_Your instructions_
Take each line from the entries that holds "cyan" and copy it out.

_Source material_

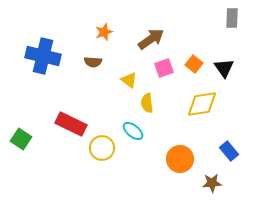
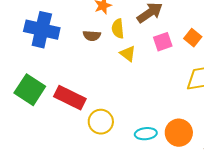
yellow semicircle: (147, 103) -> (118, 29), moved
cyan ellipse: (133, 131) -> (146, 134), moved, turned -45
green square: (21, 139) -> (30, 90), moved, size x1.4

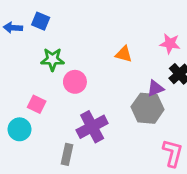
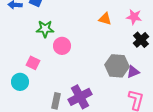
orange triangle: (124, 54) -> (105, 19), moved
purple triangle: (155, 88) -> (133, 72), moved
purple cross: (92, 127) -> (80, 97), moved

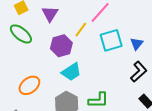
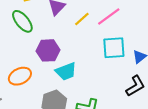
yellow line: (81, 30) -> (82, 19), moved
purple hexagon: (61, 46) -> (48, 50), moved

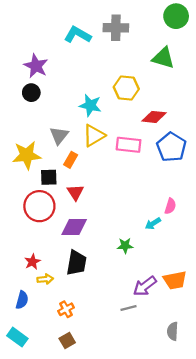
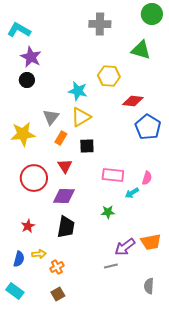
cyan L-shape: (78, 35) -> (19, 30), moved
pink rectangle: (129, 145) -> (113, 175), moved
black square: (49, 177) -> (87, 146), moved
yellow arrow: (45, 279) -> (39, 254), moved

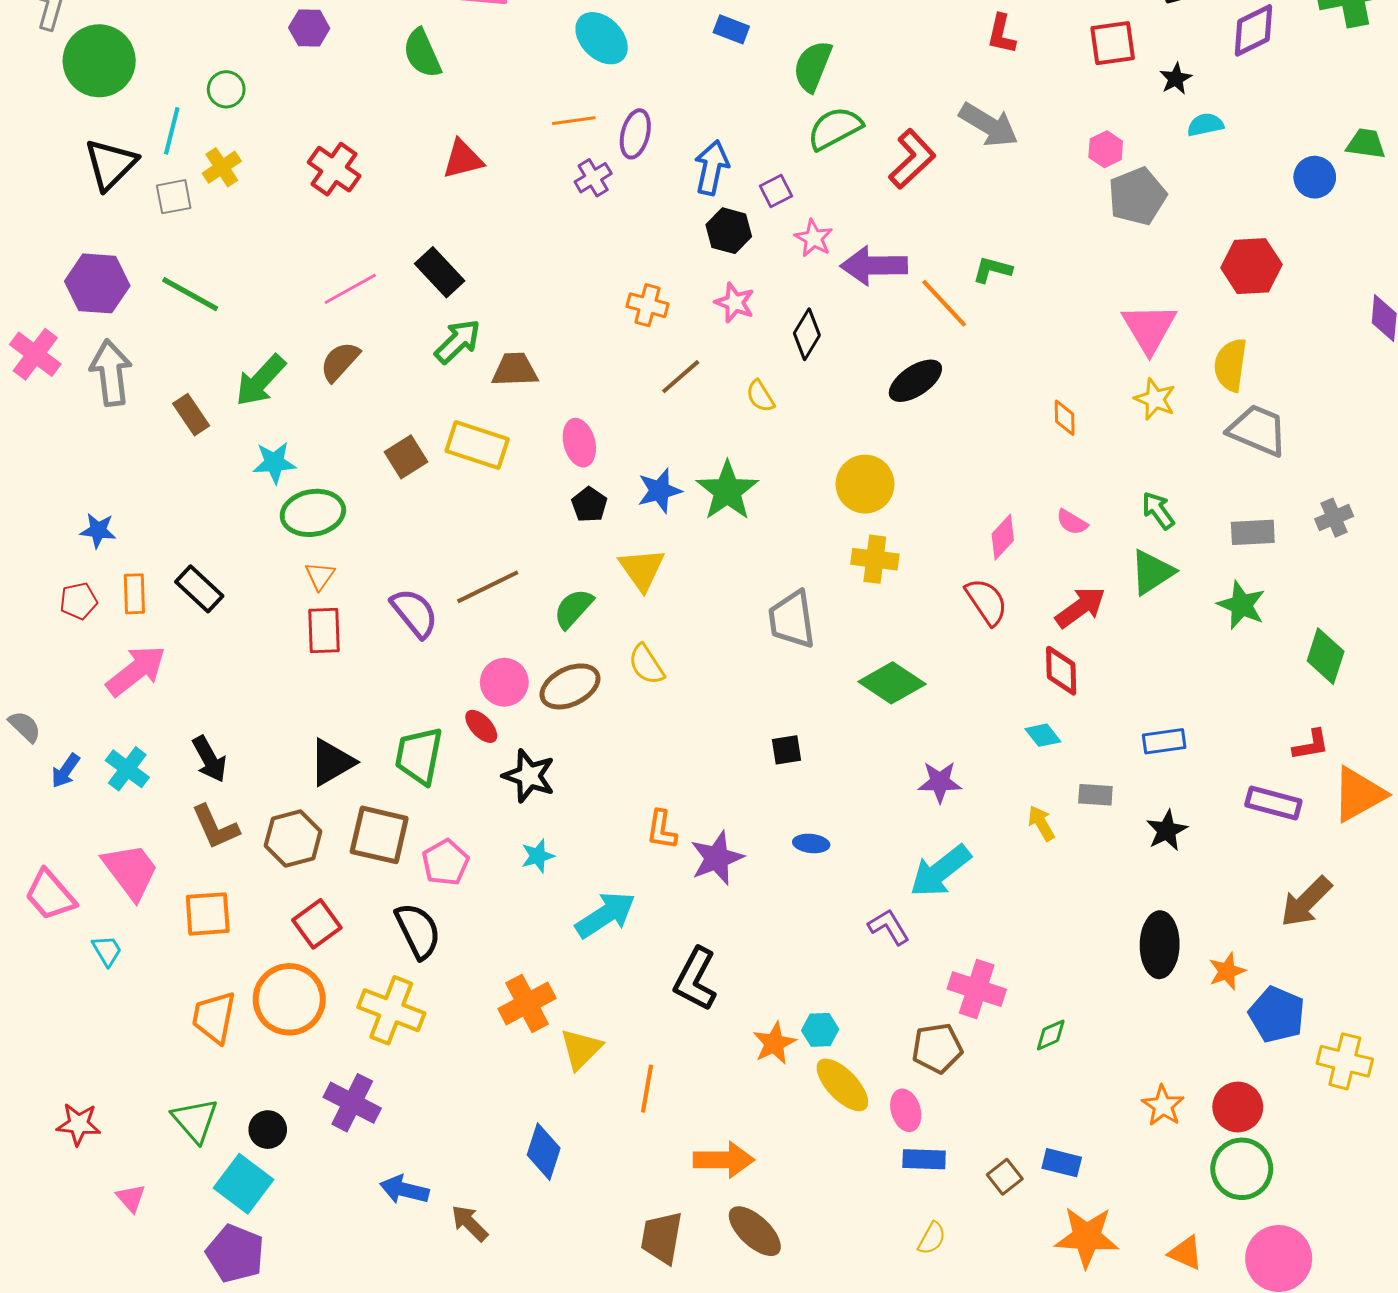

_Response below_
cyan ellipse: (133, 131) -> (146, 134), moved, turned -45
cyan L-shape: (78, 35) -> (19, 30), moved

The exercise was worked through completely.